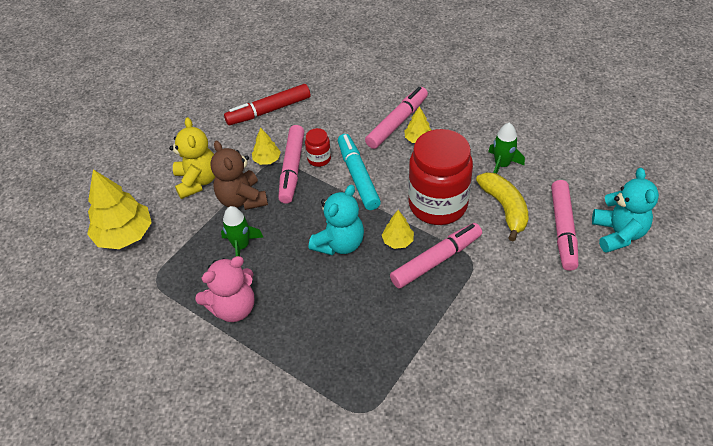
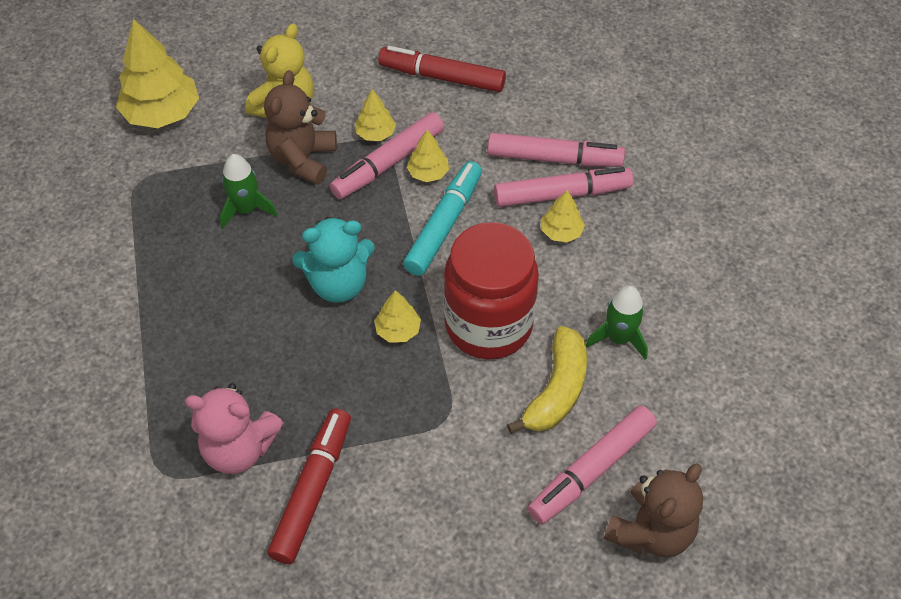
camera: 40 degrees right, 5 degrees up
pink teddy bear [195,256,254,322] -> pink teddy bear moved to [184,383,283,474]
red jar [305,128,331,167] -> yellow tree [407,129,449,182]
pink marker [390,223,482,289] -> pink marker moved to [487,133,625,167]
turquoise teddy bear [592,168,659,253] -> brown teddy bear [604,464,703,557]
none -> red marker [267,408,351,564]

## What you should do
Beginning at the line that holds "pink marker [390,223,482,289]", reproduce each line of the records above down to and including the last one.

## The answer
pink marker [390,223,482,289] -> pink marker moved to [487,133,625,167]
turquoise teddy bear [592,168,659,253] -> brown teddy bear [604,464,703,557]
none -> red marker [267,408,351,564]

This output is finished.